GIVEN DATA START

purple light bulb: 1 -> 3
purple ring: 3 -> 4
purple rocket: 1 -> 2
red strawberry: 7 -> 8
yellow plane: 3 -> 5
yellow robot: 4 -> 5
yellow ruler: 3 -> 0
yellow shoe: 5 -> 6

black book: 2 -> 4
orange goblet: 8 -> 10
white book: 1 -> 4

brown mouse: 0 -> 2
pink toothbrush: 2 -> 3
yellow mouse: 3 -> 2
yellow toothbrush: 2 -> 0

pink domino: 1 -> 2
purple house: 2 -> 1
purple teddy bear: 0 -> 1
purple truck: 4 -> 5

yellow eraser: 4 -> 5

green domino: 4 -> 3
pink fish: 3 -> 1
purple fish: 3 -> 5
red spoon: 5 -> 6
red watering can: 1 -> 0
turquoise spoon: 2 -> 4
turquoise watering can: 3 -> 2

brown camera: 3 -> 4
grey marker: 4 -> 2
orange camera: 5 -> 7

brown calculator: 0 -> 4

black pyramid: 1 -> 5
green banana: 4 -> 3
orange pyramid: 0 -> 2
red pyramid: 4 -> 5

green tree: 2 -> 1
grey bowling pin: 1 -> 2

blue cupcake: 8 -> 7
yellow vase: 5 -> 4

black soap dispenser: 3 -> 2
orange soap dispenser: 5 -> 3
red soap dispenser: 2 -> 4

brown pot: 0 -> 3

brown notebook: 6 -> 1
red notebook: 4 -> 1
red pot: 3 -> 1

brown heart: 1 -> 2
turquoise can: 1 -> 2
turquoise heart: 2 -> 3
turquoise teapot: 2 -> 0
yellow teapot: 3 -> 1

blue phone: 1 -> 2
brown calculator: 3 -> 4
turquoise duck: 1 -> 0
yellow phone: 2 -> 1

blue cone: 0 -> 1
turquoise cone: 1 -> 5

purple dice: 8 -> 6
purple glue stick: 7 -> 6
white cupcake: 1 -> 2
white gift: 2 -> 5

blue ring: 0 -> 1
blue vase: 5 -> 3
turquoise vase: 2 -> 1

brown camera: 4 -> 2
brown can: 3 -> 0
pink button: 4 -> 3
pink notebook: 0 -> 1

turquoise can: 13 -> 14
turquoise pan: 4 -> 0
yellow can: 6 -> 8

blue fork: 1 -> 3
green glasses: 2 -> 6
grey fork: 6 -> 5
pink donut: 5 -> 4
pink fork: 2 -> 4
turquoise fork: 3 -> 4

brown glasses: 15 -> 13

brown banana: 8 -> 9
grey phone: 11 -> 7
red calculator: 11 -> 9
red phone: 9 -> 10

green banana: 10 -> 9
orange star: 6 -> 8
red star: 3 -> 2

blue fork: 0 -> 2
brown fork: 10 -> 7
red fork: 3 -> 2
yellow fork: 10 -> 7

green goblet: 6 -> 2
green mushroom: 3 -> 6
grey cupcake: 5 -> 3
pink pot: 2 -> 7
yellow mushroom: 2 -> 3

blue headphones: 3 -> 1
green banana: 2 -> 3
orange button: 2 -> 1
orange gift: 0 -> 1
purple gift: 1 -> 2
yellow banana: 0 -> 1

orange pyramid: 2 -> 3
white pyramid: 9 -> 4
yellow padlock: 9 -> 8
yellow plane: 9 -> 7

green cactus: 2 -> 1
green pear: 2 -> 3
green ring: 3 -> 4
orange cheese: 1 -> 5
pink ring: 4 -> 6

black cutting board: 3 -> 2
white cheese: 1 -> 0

GIVEN DATA END

With the line containing "white book: 1 -> 4" as the last one, please set down exactly the lines of the records above from their very first line, and nothing more.

purple light bulb: 1 -> 3
purple ring: 3 -> 4
purple rocket: 1 -> 2
red strawberry: 7 -> 8
yellow plane: 3 -> 5
yellow robot: 4 -> 5
yellow ruler: 3 -> 0
yellow shoe: 5 -> 6

black book: 2 -> 4
orange goblet: 8 -> 10
white book: 1 -> 4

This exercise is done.